---------- RECORD SET ----------
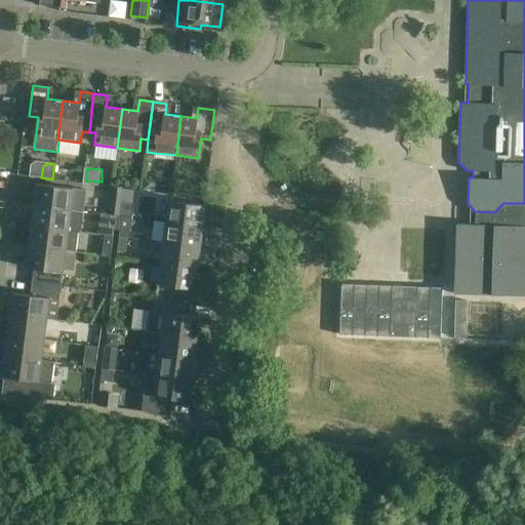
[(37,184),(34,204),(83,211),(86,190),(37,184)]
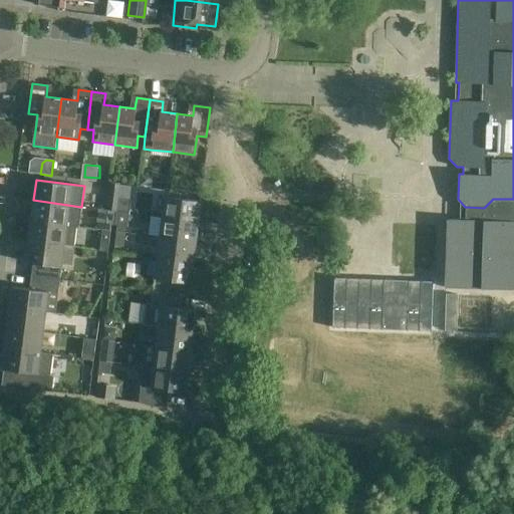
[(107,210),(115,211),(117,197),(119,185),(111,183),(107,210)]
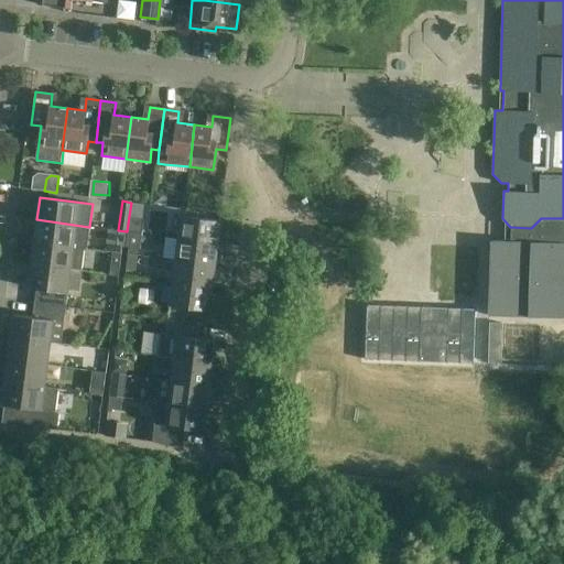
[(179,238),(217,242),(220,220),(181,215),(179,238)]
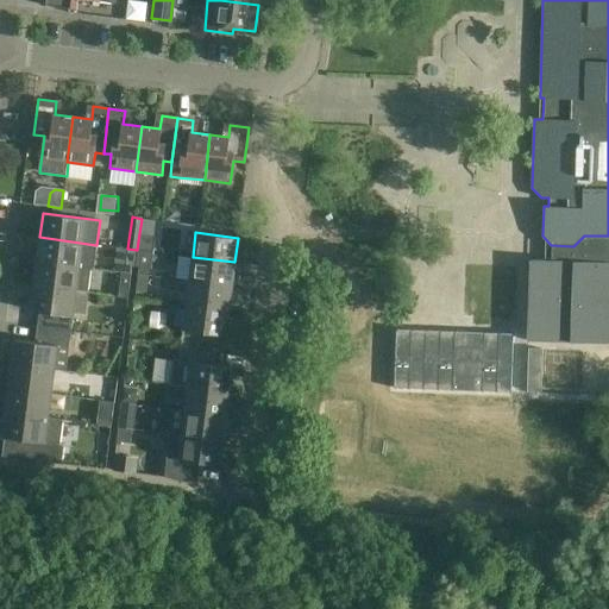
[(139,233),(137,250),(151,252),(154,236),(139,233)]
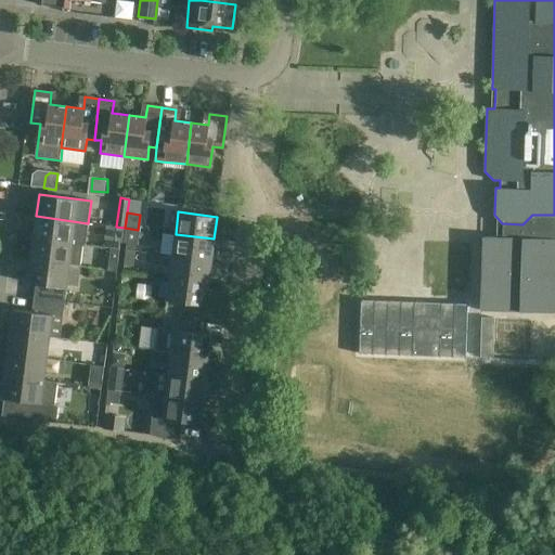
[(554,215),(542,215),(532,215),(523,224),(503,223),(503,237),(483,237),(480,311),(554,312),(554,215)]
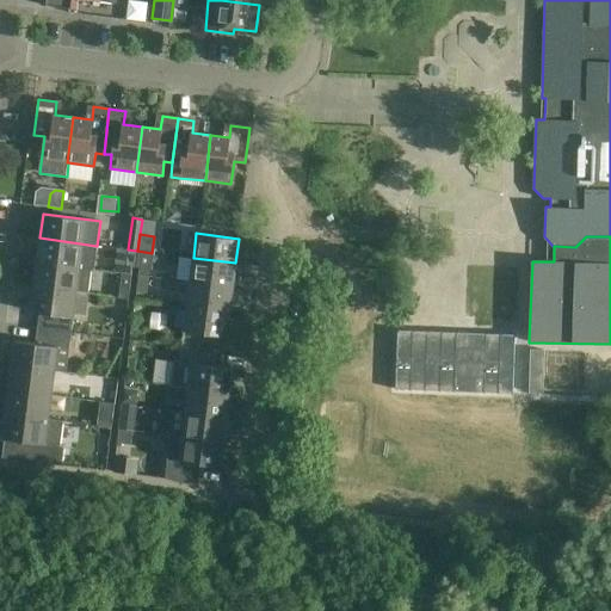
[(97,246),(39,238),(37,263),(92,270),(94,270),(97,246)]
----------
*TASK INSTRUCTIONS*
The copy must reproduce every entry exactly while excluding all pictures.

*SOLUTION TO THE PROBLEM*
[(37,184),(34,204),(83,211),(86,190),(37,184)]
[(107,210),(115,211),(117,197),(119,185),(111,183),(107,210)]
[(179,238),(217,242),(220,220),(181,215),(179,238)]
[(139,233),(137,250),(151,252),(154,236),(139,233)]
[(554,215),(542,215),(532,215),(523,224),(503,223),(503,237),(483,237),(480,311),(554,312),(554,215)]
[(97,246),(39,238),(37,263),(92,270),(94,270),(97,246)]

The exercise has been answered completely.